- Opening Delimiter -

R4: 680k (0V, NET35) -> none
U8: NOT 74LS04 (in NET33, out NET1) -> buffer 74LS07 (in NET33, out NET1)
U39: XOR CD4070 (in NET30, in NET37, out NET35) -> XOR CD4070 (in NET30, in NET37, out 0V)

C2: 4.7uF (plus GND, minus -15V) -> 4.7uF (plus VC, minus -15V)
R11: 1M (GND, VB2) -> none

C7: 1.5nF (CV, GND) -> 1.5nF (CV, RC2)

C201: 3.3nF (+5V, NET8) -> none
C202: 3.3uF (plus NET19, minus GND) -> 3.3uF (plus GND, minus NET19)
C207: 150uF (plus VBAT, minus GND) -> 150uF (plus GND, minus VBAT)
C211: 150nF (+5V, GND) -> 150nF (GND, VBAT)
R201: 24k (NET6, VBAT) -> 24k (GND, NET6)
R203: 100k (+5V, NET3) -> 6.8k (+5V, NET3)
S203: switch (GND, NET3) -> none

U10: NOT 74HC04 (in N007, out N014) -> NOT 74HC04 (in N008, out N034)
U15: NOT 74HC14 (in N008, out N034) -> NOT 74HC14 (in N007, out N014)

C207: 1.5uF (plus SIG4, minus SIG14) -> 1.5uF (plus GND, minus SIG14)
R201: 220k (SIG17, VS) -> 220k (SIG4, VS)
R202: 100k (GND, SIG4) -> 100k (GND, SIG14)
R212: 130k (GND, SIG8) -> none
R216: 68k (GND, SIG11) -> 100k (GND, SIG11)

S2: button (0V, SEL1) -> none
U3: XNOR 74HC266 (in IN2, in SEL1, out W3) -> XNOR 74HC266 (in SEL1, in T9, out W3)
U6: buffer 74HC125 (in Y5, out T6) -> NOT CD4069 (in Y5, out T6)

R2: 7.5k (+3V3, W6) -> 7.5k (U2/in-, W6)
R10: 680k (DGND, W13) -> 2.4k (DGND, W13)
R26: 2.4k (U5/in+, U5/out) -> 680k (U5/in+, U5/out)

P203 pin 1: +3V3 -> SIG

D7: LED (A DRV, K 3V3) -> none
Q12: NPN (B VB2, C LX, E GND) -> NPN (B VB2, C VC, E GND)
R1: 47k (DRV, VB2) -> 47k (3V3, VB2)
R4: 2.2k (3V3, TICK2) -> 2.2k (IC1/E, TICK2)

- Closing Delimiter -

### Work request
Begin with the first line of the records and reproduce each line as is, ending with the line that holds "C201: 3.3nF (+5V, NET8) -> none".

### Solution to this task
R4: 680k (0V, NET35) -> none
U8: NOT 74LS04 (in NET33, out NET1) -> buffer 74LS07 (in NET33, out NET1)
U39: XOR CD4070 (in NET30, in NET37, out NET35) -> XOR CD4070 (in NET30, in NET37, out 0V)

C2: 4.7uF (plus GND, minus -15V) -> 4.7uF (plus VC, minus -15V)
R11: 1M (GND, VB2) -> none

C7: 1.5nF (CV, GND) -> 1.5nF (CV, RC2)

C201: 3.3nF (+5V, NET8) -> none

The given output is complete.